| THE PROBLEM |
Show every line of the records below that contains the word "bell".

[Start of section]

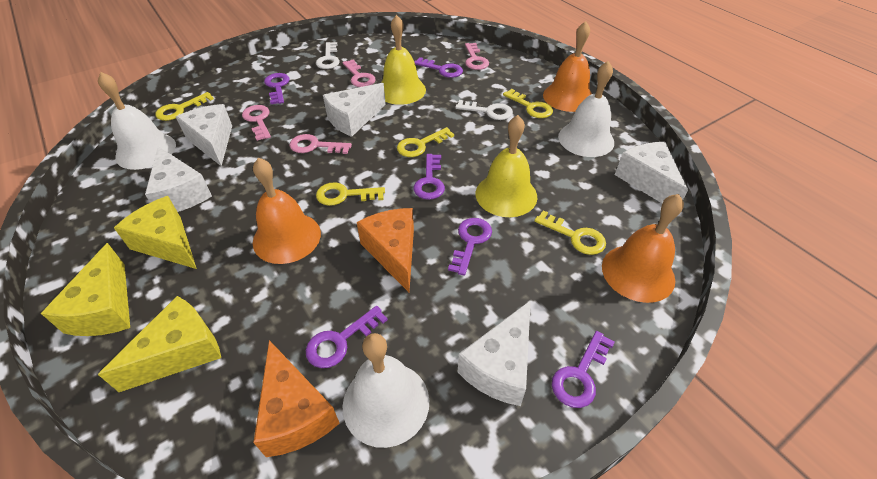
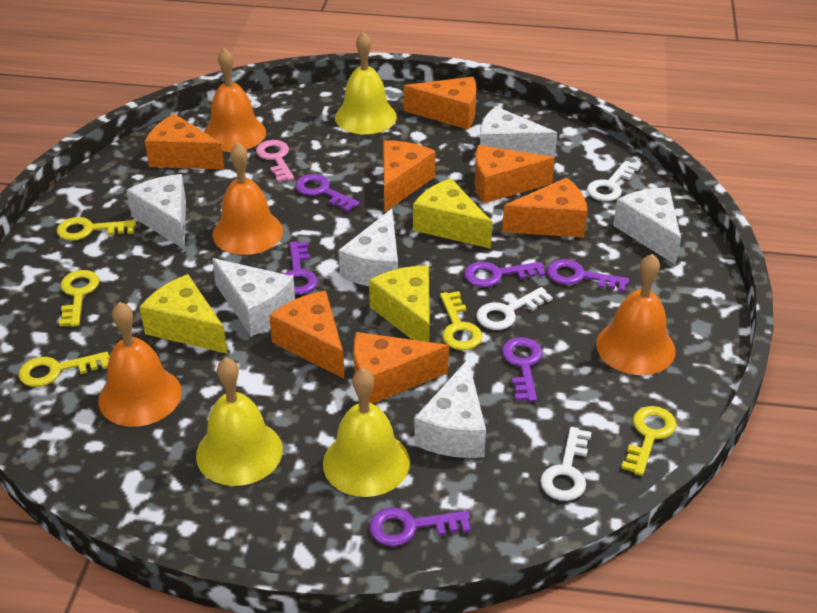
orange bell: 3 -> 4
orange cheese: 2 -> 7
pink key: 4 -> 1
white bell: 3 -> 0
white cheese: 5 -> 6
white key: 2 -> 3
yellow bell: 2 -> 3

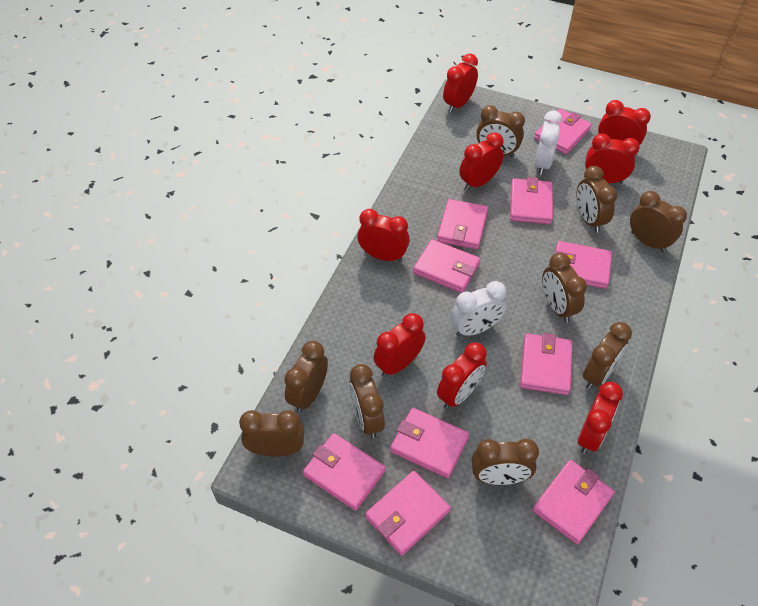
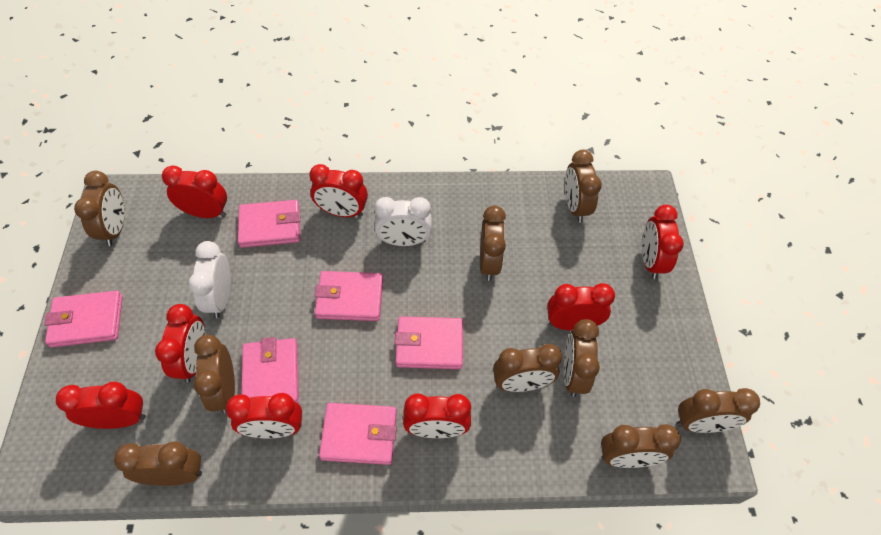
pink wallet: 10 -> 6

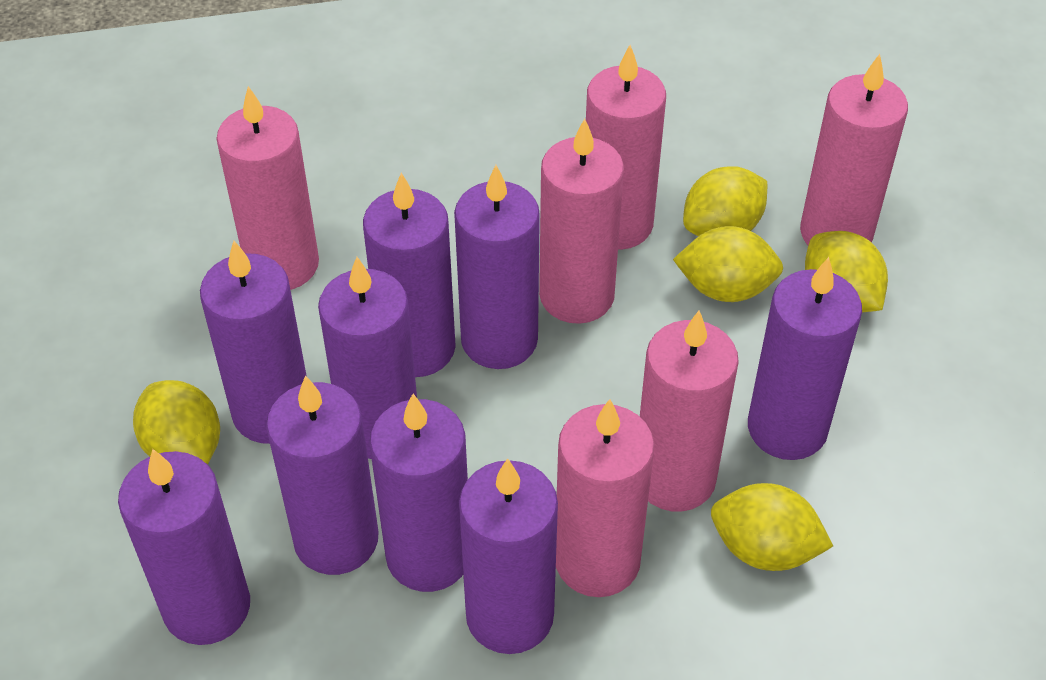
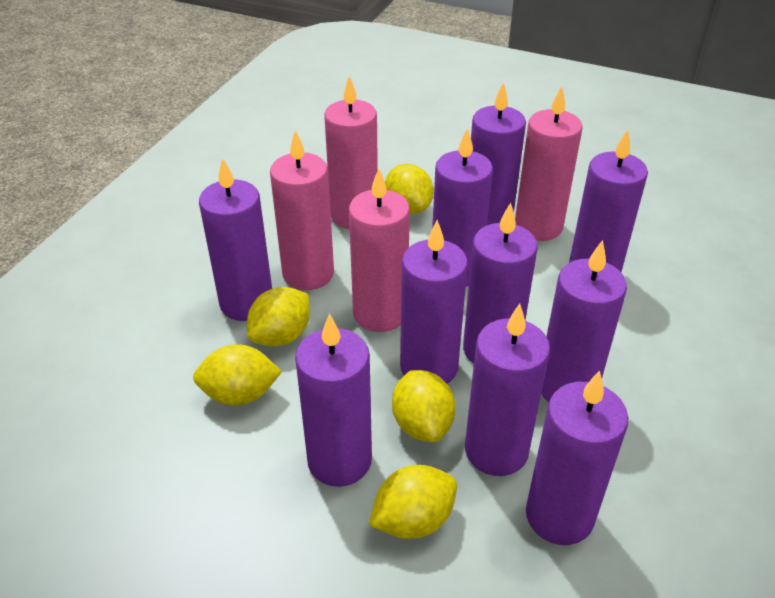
pink candle: 6 -> 4
purple candle: 9 -> 10

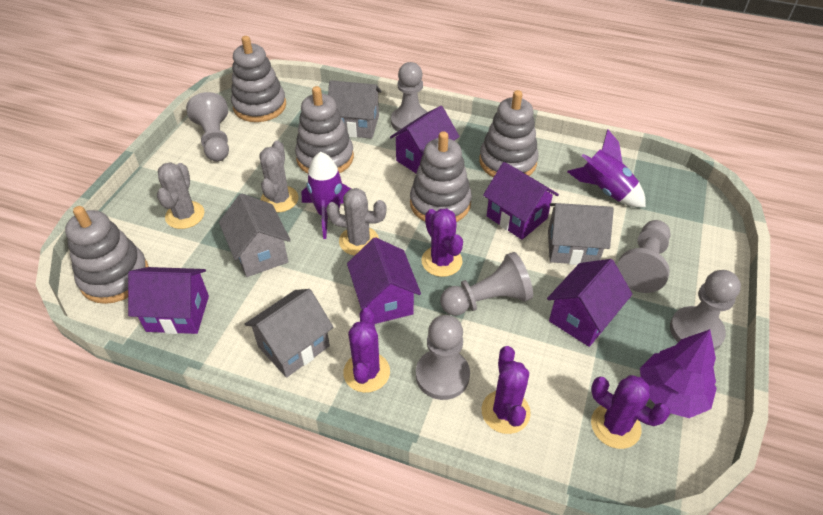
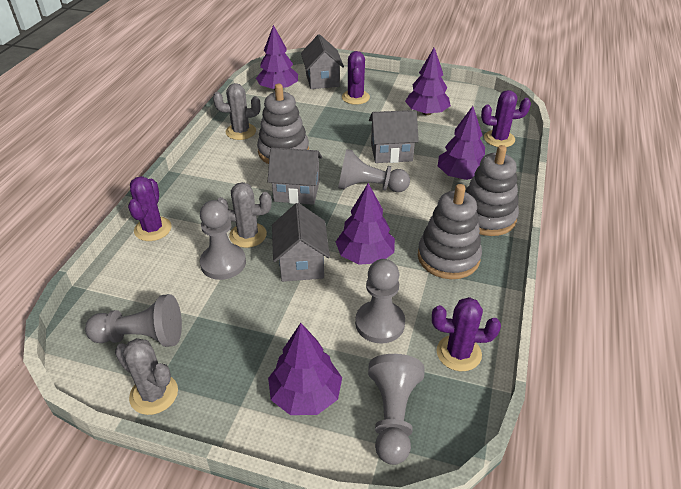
grey pawn: 6 -> 5
grey stacking toy: 5 -> 3
purple house: 5 -> 0
purple rocket: 2 -> 0
purple tree: 1 -> 5

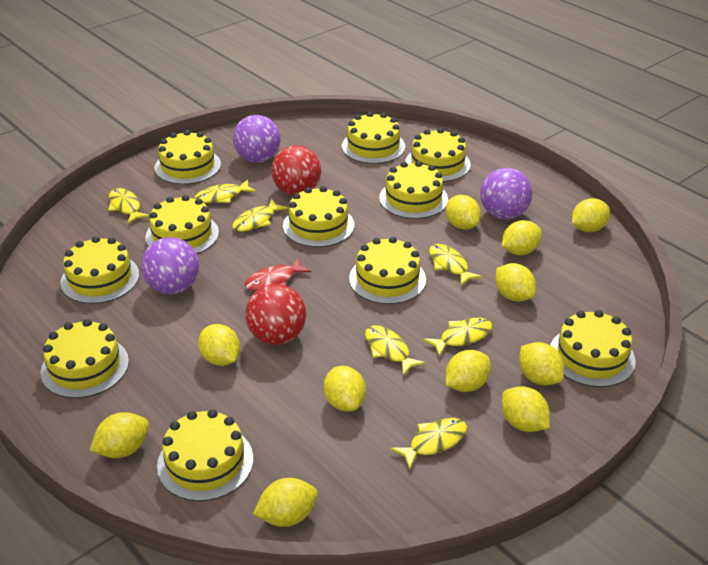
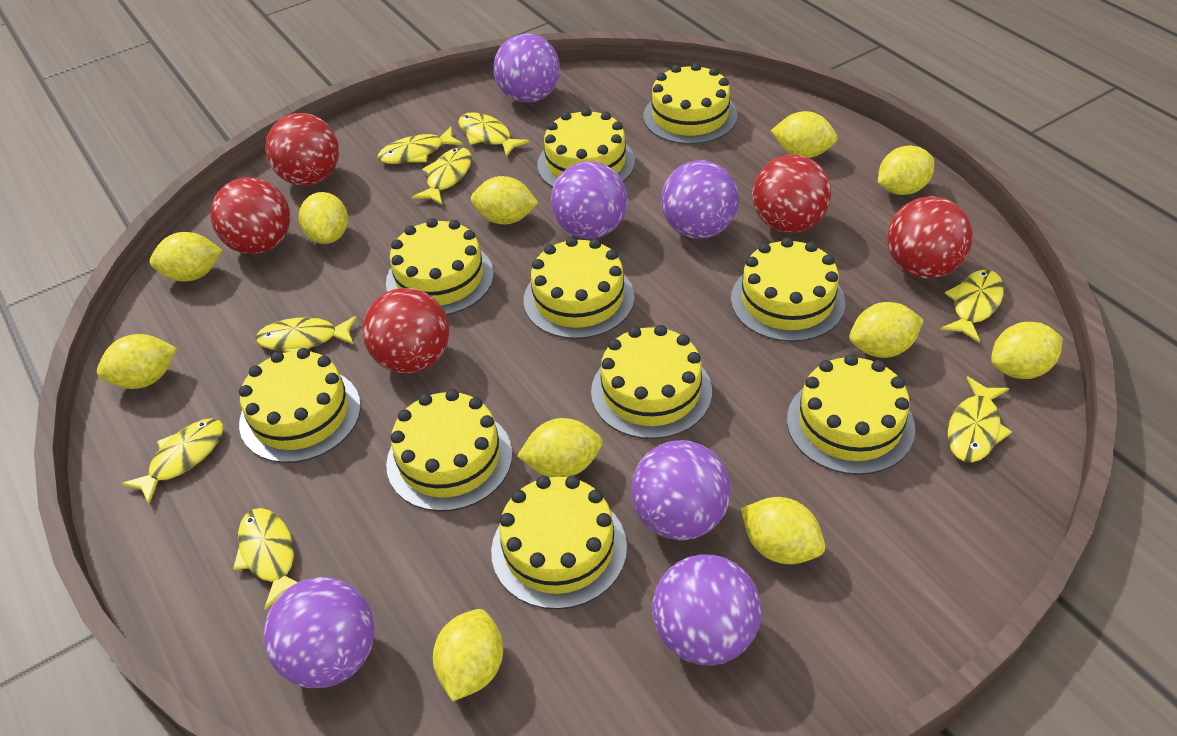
purple ball: 3 -> 6
red ball: 2 -> 5
red fish: 1 -> 0
yellow cake: 11 -> 10
yellow fish: 7 -> 8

[End of section]

| WRITTEN ANSWER |
orange bell: 3 -> 4
white bell: 3 -> 0
yellow bell: 2 -> 3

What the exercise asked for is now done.